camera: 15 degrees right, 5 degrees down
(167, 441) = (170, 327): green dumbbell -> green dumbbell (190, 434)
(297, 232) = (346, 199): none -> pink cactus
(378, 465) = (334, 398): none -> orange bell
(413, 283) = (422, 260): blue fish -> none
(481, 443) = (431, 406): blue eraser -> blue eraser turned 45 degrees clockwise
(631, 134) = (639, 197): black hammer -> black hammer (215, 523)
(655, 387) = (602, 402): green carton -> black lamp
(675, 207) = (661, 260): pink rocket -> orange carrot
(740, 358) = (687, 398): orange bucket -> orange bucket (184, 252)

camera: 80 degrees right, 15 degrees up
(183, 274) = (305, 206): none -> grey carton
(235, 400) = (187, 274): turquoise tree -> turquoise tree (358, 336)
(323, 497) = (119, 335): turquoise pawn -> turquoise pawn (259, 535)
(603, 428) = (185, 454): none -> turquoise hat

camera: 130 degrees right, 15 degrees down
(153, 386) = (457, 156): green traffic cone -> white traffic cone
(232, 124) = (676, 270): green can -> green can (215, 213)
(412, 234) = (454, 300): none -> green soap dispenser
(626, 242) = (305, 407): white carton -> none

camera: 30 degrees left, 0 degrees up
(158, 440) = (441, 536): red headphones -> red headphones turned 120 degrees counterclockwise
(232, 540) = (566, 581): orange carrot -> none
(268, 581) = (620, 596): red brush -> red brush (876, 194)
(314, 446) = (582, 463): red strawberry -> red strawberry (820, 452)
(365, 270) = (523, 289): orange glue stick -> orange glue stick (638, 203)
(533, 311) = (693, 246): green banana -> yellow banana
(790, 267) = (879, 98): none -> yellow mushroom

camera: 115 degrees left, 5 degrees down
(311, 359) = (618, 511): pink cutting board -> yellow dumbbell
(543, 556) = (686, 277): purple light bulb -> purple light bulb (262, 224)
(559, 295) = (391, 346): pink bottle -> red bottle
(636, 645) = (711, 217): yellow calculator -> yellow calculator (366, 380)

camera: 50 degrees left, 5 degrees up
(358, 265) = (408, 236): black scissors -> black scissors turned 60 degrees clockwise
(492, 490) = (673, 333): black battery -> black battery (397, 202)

→ AIM OF THE TASK:
Repeat, exactly and in full, the records shown above.

→ COMPLETED TASK:
camera: 15 degrees right, 5 degrees down
(167, 441) = (170, 327): green dumbbell -> green dumbbell (190, 434)
(297, 232) = (346, 199): none -> pink cactus
(378, 465) = (334, 398): none -> orange bell
(413, 283) = (422, 260): blue fish -> none
(481, 443) = (431, 406): blue eraser -> blue eraser turned 45 degrees clockwise
(631, 134) = (639, 197): black hammer -> black hammer (215, 523)
(655, 387) = (602, 402): green carton -> black lamp
(675, 207) = (661, 260): pink rocket -> orange carrot
(740, 358) = (687, 398): orange bucket -> orange bucket (184, 252)

camera: 80 degrees right, 15 degrees up
(183, 274) = (305, 206): none -> grey carton
(235, 400) = (187, 274): turquoise tree -> turquoise tree (358, 336)
(323, 497) = (119, 335): turquoise pawn -> turquoise pawn (259, 535)
(603, 428) = (185, 454): none -> turquoise hat

camera: 130 degrees right, 15 degrees down
(153, 386) = (457, 156): green traffic cone -> white traffic cone
(232, 124) = (676, 270): green can -> green can (215, 213)
(412, 234) = (454, 300): none -> green soap dispenser
(626, 242) = (305, 407): white carton -> none

camera: 30 degrees left, 0 degrees up
(158, 440) = (441, 536): red headphones -> red headphones turned 120 degrees counterclockwise
(232, 540) = (566, 581): orange carrot -> none
(268, 581) = (620, 596): red brush -> red brush (876, 194)
(314, 446) = (582, 463): red strawberry -> red strawberry (820, 452)
(365, 270) = (523, 289): orange glue stick -> orange glue stick (638, 203)
(533, 311) = (693, 246): green banana -> yellow banana
(790, 267) = (879, 98): none -> yellow mushroom

camera: 115 degrees left, 5 degrees down
(311, 359) = (618, 511): pink cutting board -> yellow dumbbell
(543, 556) = (686, 277): purple light bulb -> purple light bulb (262, 224)
(559, 295) = (391, 346): pink bottle -> red bottle
(636, 645) = (711, 217): yellow calculator -> yellow calculator (366, 380)

camera: 50 degrees left, 5 degrees up
(358, 265) = (408, 236): black scissors -> black scissors turned 60 degrees clockwise
(492, 490) = (673, 333): black battery -> black battery (397, 202)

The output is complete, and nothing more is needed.